**What you have to do:** From the line with "TP101: none -> test point (IN)" through the final line of the entries below, write out each line exactly and nothing else.

**Listed entries:**
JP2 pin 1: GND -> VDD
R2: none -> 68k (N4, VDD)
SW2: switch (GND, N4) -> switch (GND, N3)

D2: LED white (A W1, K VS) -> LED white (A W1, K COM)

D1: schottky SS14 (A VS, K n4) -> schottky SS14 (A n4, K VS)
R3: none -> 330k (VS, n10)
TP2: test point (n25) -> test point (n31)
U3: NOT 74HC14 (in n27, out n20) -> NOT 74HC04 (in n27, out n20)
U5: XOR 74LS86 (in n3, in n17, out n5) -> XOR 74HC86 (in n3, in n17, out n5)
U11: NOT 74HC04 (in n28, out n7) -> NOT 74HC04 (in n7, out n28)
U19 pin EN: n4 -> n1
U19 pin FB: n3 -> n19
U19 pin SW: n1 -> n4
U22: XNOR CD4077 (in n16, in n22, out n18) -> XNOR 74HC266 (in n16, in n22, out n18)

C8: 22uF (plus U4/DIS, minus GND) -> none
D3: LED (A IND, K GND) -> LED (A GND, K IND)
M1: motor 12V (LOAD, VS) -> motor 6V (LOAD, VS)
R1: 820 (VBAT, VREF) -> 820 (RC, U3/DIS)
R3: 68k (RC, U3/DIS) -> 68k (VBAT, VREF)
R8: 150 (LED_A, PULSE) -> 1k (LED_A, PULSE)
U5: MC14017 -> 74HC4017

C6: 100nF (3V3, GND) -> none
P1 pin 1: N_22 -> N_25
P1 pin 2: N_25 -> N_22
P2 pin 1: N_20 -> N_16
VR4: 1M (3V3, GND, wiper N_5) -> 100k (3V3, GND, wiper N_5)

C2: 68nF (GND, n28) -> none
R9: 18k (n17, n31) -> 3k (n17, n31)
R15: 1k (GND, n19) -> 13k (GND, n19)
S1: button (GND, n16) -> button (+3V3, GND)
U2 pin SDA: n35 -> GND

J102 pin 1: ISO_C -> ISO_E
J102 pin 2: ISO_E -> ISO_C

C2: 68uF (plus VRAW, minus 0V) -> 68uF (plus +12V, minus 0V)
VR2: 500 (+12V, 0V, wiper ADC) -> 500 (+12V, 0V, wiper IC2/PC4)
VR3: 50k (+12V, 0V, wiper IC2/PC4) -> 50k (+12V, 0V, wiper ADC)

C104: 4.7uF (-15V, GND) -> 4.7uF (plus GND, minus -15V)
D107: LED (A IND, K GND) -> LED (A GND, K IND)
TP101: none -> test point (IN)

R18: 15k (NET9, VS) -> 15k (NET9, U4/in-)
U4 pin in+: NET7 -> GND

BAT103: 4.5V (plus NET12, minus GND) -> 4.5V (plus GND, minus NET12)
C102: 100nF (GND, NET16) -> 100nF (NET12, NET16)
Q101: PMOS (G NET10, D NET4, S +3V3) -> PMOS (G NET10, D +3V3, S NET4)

**Answer to this problem:**
TP101: none -> test point (IN)

R18: 15k (NET9, VS) -> 15k (NET9, U4/in-)
U4 pin in+: NET7 -> GND

BAT103: 4.5V (plus NET12, minus GND) -> 4.5V (plus GND, minus NET12)
C102: 100nF (GND, NET16) -> 100nF (NET12, NET16)
Q101: PMOS (G NET10, D NET4, S +3V3) -> PMOS (G NET10, D +3V3, S NET4)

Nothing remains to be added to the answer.